Begin DATA SUPPLIED

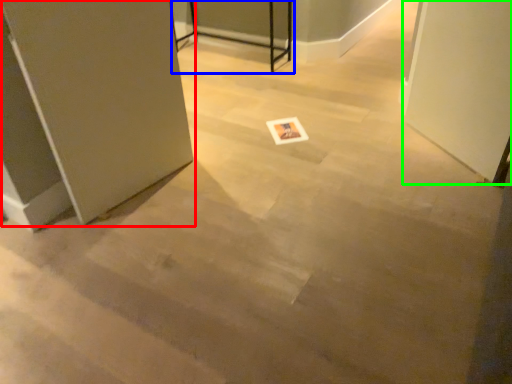
Question: Which object is positioned farthest from door (highlighted by a red box)? Select from table (highlighted by a blue box) and screen door (highlighted by a green box).

Choices:
 (A) table
 (B) screen door

Answer: (A)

End DATA SUPPLIED

● **TASK BRIEF**
Pull out each line of the material above that contains the string "screen", treating uppercase and lowercase as different.

● **ANSWER FOR THIS EXERCISE**
Question: Which object is positioned farthest from door (highlighted by a red box)? Select from table (highlighted by a blue box) and screen door (highlighted by a green box).
 (B) screen door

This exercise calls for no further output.